== Data section ==
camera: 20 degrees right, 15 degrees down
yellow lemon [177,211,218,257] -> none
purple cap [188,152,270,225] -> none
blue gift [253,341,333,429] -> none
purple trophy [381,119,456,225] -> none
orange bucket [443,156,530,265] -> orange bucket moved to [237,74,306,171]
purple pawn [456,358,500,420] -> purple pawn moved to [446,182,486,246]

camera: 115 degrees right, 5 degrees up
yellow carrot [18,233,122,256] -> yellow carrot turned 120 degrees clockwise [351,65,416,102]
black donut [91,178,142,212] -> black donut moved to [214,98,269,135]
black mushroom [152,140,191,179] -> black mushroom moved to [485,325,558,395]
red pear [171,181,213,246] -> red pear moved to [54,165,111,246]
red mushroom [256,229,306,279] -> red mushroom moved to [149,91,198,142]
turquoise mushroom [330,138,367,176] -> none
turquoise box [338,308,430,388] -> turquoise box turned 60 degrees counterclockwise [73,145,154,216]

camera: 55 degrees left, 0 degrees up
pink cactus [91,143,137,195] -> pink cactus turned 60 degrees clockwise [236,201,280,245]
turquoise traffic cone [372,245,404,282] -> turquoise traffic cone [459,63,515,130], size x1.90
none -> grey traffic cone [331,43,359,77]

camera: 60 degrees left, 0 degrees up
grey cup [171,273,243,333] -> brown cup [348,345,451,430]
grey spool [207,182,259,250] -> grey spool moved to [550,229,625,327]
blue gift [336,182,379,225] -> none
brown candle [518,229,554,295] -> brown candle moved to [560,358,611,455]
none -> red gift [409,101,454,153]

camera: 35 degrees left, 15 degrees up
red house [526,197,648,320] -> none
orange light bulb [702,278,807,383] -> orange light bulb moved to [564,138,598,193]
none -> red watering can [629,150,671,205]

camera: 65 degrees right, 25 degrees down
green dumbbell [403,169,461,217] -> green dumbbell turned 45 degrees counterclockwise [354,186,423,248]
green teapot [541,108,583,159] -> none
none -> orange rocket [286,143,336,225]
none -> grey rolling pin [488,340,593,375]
===
● **Job item**: Give the complete material back, word for word.

● **Solution for this problem**:
camera: 20 degrees right, 15 degrees down
yellow lemon [177,211,218,257] -> none
purple cap [188,152,270,225] -> none
blue gift [253,341,333,429] -> none
purple trophy [381,119,456,225] -> none
orange bucket [443,156,530,265] -> orange bucket moved to [237,74,306,171]
purple pawn [456,358,500,420] -> purple pawn moved to [446,182,486,246]

camera: 115 degrees right, 5 degrees up
yellow carrot [18,233,122,256] -> yellow carrot turned 120 degrees clockwise [351,65,416,102]
black donut [91,178,142,212] -> black donut moved to [214,98,269,135]
black mushroom [152,140,191,179] -> black mushroom moved to [485,325,558,395]
red pear [171,181,213,246] -> red pear moved to [54,165,111,246]
red mushroom [256,229,306,279] -> red mushroom moved to [149,91,198,142]
turquoise mushroom [330,138,367,176] -> none
turquoise box [338,308,430,388] -> turquoise box turned 60 degrees counterclockwise [73,145,154,216]

camera: 55 degrees left, 0 degrees up
pink cactus [91,143,137,195] -> pink cactus turned 60 degrees clockwise [236,201,280,245]
turquoise traffic cone [372,245,404,282] -> turquoise traffic cone [459,63,515,130], size x1.90
none -> grey traffic cone [331,43,359,77]

camera: 60 degrees left, 0 degrees up
grey cup [171,273,243,333] -> brown cup [348,345,451,430]
grey spool [207,182,259,250] -> grey spool moved to [550,229,625,327]
blue gift [336,182,379,225] -> none
brown candle [518,229,554,295] -> brown candle moved to [560,358,611,455]
none -> red gift [409,101,454,153]

camera: 35 degrees left, 15 degrees up
red house [526,197,648,320] -> none
orange light bulb [702,278,807,383] -> orange light bulb moved to [564,138,598,193]
none -> red watering can [629,150,671,205]

camera: 65 degrees right, 25 degrees down
green dumbbell [403,169,461,217] -> green dumbbell turned 45 degrees counterclockwise [354,186,423,248]
green teapot [541,108,583,159] -> none
none -> orange rocket [286,143,336,225]
none -> grey rolling pin [488,340,593,375]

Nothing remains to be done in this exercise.